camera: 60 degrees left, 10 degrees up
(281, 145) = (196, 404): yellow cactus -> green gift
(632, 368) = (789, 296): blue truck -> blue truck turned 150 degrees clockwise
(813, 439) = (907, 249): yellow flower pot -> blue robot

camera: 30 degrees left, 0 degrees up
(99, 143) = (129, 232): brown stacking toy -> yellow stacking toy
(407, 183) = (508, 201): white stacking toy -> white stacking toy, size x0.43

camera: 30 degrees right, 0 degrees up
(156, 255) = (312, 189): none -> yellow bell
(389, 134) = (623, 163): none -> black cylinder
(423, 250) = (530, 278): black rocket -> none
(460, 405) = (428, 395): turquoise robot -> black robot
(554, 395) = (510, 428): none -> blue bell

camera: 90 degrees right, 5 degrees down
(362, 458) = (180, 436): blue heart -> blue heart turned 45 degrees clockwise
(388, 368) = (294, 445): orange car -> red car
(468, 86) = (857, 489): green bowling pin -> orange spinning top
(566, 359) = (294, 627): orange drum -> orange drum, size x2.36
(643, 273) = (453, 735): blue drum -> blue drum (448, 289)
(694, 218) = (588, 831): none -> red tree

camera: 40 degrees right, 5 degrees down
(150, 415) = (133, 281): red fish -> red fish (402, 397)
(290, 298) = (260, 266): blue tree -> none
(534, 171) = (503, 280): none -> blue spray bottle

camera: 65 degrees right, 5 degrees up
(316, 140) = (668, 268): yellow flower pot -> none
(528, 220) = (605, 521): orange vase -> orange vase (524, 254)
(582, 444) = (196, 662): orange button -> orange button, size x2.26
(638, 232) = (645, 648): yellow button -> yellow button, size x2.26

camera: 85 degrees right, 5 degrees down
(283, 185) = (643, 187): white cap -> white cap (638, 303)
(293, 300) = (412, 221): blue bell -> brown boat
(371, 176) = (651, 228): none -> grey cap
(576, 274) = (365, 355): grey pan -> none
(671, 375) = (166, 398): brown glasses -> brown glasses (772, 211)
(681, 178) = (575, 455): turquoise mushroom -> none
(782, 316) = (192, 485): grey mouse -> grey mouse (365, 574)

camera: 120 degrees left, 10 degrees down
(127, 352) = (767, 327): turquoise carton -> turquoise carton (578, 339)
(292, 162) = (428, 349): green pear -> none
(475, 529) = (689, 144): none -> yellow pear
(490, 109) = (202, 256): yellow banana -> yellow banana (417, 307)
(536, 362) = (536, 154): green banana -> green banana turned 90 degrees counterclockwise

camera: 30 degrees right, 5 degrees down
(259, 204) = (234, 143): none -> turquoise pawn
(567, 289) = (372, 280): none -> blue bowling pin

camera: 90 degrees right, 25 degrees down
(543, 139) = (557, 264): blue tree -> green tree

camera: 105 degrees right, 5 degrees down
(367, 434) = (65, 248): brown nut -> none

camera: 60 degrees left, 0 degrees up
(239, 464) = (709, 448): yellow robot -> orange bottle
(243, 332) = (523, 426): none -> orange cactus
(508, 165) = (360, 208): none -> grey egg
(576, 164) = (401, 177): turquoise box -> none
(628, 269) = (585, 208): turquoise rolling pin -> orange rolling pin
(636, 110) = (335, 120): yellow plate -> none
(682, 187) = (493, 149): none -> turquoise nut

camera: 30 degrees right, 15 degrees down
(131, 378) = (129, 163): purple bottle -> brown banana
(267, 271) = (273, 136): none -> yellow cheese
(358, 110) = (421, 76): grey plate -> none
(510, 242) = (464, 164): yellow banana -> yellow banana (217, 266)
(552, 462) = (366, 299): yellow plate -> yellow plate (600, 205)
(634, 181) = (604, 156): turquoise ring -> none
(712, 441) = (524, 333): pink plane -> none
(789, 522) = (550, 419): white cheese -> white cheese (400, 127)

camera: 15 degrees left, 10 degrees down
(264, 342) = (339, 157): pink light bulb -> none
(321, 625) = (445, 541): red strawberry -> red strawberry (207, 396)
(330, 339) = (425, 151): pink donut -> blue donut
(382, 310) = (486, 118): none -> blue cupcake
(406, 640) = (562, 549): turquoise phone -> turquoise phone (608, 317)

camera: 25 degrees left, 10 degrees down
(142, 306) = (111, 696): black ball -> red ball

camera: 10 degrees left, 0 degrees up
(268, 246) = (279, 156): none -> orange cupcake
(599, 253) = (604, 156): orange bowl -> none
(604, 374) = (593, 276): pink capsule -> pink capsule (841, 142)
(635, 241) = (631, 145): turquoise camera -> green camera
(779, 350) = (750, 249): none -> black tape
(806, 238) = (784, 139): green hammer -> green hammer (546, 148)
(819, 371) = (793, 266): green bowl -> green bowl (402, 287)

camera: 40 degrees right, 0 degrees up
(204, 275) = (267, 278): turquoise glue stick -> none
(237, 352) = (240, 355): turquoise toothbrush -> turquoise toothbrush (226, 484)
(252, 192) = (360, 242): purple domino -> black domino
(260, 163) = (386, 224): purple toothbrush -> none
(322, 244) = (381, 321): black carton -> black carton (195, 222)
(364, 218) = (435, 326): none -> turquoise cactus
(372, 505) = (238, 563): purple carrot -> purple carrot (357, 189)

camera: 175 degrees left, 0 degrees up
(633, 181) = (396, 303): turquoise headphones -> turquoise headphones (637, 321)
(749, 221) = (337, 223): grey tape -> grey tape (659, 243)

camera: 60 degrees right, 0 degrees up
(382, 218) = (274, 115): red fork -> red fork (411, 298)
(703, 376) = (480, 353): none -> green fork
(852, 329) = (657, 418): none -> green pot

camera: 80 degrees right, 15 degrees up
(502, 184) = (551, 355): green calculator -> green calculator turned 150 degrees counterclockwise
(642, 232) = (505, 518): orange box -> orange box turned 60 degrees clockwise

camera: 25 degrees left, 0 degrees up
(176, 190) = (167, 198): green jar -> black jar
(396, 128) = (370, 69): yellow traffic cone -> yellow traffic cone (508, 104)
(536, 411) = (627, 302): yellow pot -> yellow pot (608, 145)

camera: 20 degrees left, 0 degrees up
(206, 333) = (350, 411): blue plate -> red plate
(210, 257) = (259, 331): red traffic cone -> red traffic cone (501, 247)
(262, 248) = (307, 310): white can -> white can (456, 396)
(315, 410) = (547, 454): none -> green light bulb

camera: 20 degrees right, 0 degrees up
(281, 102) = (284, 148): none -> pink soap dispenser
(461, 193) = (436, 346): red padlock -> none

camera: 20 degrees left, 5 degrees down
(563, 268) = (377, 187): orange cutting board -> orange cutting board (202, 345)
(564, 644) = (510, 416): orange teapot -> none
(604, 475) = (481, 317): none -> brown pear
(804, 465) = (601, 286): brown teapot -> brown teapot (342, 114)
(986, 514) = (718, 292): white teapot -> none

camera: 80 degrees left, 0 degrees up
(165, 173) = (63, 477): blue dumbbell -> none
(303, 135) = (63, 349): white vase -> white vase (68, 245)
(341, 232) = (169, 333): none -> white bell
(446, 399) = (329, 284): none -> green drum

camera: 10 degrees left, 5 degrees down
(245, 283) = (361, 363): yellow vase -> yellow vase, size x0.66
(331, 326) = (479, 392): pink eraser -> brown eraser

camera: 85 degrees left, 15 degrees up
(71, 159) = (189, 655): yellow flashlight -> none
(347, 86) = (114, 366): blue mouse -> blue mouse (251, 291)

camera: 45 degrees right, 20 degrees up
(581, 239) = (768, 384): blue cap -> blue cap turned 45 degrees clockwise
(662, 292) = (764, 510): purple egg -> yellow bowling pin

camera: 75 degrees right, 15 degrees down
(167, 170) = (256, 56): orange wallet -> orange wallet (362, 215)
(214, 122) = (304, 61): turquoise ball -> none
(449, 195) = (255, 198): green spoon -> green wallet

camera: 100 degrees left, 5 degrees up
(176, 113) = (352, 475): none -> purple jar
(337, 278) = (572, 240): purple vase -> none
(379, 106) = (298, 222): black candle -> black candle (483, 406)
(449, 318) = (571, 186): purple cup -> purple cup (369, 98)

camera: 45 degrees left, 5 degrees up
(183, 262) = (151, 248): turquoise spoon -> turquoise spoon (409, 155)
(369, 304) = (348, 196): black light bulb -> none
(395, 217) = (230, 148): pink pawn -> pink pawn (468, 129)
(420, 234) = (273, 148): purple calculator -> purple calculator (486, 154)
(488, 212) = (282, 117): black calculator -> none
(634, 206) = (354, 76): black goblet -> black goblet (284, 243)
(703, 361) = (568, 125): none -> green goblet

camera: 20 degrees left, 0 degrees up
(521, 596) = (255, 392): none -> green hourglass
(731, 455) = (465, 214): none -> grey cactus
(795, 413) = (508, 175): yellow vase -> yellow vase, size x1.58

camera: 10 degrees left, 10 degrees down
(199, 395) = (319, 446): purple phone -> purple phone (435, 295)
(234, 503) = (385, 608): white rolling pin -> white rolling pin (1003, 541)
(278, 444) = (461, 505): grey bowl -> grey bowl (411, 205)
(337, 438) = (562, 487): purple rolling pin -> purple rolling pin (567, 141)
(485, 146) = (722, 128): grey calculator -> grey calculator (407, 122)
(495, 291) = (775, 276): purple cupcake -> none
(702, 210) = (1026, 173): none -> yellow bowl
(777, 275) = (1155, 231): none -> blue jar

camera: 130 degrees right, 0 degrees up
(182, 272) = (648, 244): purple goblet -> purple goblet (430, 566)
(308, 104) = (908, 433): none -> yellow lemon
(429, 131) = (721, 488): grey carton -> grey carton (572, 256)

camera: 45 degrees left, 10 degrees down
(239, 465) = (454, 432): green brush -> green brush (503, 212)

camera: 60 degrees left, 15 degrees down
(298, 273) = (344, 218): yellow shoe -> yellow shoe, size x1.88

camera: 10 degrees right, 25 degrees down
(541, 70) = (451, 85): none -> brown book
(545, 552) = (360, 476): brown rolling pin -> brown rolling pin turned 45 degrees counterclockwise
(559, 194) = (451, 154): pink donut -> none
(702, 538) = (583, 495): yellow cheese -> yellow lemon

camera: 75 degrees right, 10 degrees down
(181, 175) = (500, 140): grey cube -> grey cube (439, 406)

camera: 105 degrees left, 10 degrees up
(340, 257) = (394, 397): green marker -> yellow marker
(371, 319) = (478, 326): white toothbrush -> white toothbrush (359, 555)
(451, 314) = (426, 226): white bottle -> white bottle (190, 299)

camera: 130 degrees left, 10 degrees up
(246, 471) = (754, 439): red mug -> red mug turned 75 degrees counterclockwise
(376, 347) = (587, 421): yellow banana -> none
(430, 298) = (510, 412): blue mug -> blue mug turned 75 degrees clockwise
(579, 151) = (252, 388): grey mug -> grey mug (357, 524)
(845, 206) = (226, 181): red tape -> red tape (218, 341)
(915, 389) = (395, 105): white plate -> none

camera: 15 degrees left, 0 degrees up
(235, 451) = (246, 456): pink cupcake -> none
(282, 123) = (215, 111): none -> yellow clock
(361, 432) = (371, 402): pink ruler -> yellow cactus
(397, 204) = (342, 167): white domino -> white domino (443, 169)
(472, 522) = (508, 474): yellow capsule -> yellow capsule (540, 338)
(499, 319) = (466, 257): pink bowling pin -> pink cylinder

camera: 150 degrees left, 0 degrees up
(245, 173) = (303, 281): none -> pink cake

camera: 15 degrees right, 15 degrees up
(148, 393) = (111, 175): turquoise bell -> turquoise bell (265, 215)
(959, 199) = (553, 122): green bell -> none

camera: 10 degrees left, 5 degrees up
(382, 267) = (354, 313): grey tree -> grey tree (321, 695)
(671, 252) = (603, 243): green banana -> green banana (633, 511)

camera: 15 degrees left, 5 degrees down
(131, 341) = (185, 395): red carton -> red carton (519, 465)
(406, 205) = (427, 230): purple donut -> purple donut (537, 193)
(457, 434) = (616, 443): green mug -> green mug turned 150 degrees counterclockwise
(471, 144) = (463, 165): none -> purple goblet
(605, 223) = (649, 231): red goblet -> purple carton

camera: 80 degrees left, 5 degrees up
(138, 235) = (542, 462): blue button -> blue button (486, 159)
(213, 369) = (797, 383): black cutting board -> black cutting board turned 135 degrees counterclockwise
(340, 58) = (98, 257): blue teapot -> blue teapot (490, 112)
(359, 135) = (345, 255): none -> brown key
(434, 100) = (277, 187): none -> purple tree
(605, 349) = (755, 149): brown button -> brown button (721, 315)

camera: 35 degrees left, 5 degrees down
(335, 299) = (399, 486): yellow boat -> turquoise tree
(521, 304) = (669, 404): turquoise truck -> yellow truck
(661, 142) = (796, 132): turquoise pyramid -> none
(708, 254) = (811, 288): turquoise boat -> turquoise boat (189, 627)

* **WHAT TO DO**
Give back, unchanged, the run of lines in the listing above that begins at the line containing "(156, 255) = (312, 189): none -> yellow bell" and ends at the line containing "camera: 90 degrees right, 5 degrees down", both included.

* **SOLUTION FOR THIS EXERCISE**
(156, 255) = (312, 189): none -> yellow bell
(389, 134) = (623, 163): none -> black cylinder
(423, 250) = (530, 278): black rocket -> none
(460, 405) = (428, 395): turquoise robot -> black robot
(554, 395) = (510, 428): none -> blue bell

camera: 90 degrees right, 5 degrees down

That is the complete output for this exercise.